# WHAT NEEDS TO BE DONE:
Your answer should be the full data, transcribed exactly, with no pictures in it.
----------
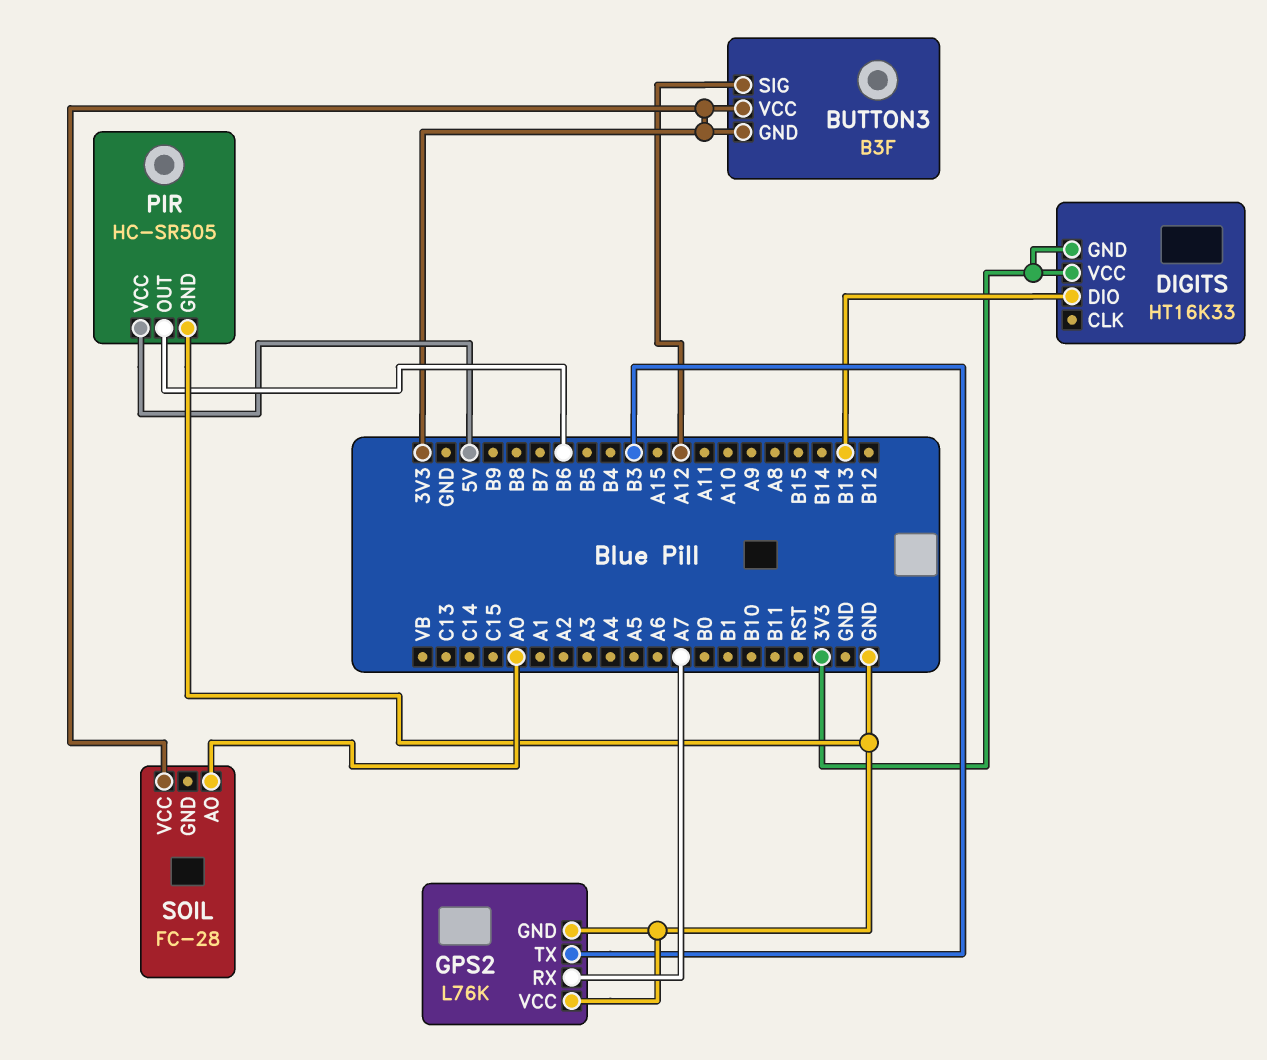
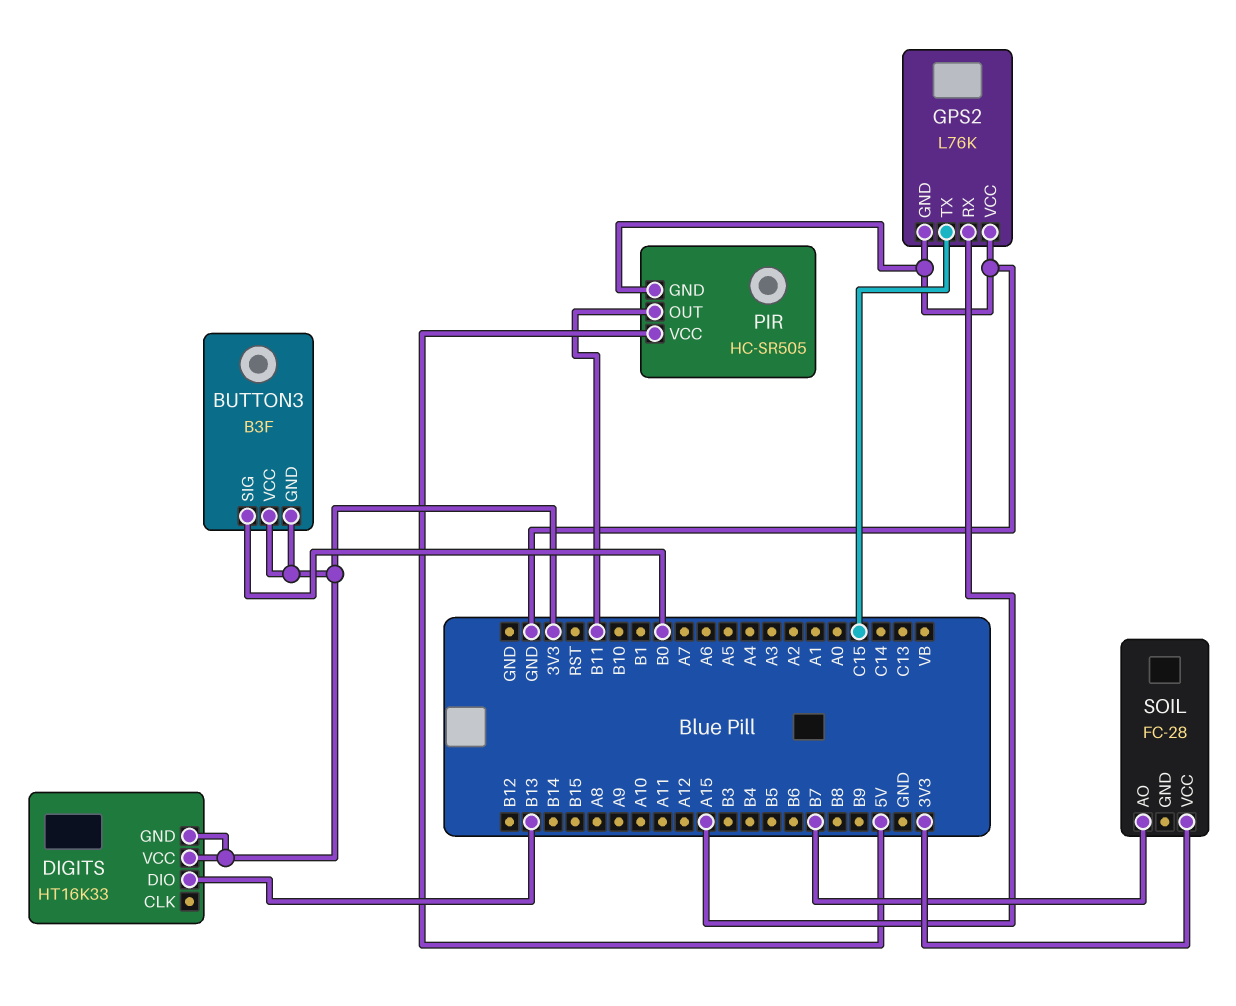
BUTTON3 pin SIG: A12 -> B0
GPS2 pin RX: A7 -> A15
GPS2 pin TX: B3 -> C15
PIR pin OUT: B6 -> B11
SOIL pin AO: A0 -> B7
----------
# REPLY:
BUTTON3 pin SIG: A12 -> B0
GPS2 pin RX: A7 -> A15
GPS2 pin TX: B3 -> C15
PIR pin OUT: B6 -> B11
SOIL pin AO: A0 -> B7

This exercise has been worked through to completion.